-- EXERCISE DIRECTIONS --
Go through the lines below and copy any that hold the string "soap".

-- DATASET EXCERPTS --
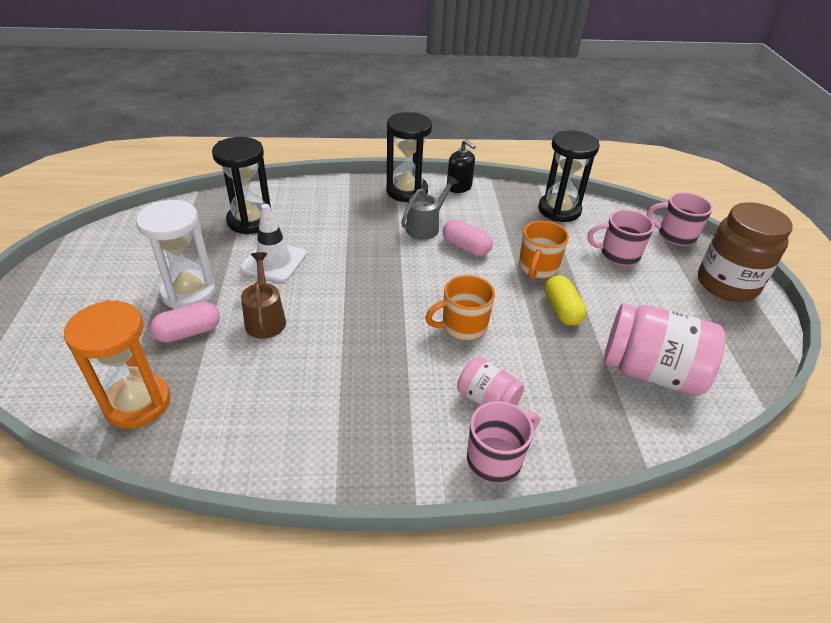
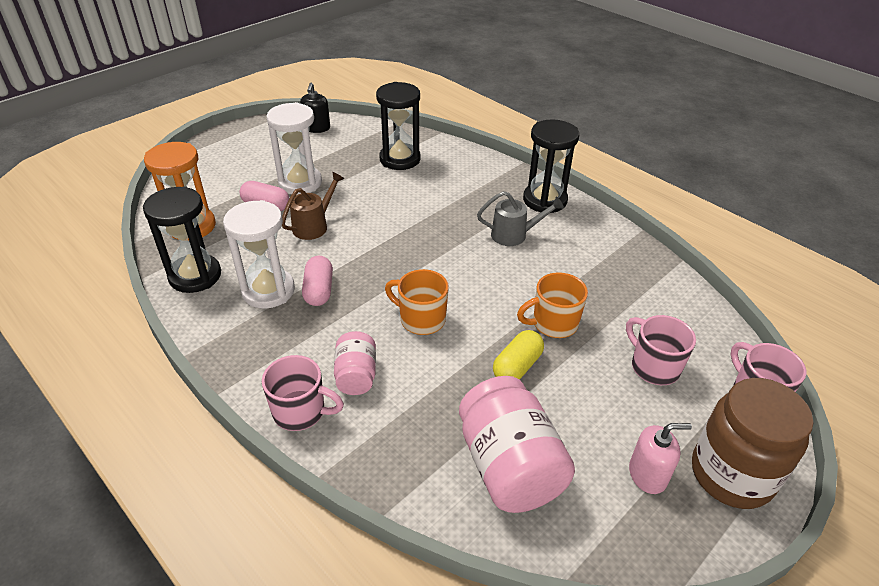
camera: 50 degrees right, 0 degrees up
(274, 262) = (372, 194): white traffic cone -> none
(316, 398) = (268, 291): none -> white hourglass
(459, 187) = (596, 222): black soap dispenser -> black soap dispenser (317, 128)
(465, 247) = (519, 269): pink capsule -> pink capsule (319, 290)
(559, 210) = (661, 295): black hourglass -> black hourglass (195, 276)
(703, 315) = (647, 474): none -> pink soap dispenser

-- TASK RESULT --
(459, 187) = (596, 222): black soap dispenser -> black soap dispenser (317, 128)
(703, 315) = (647, 474): none -> pink soap dispenser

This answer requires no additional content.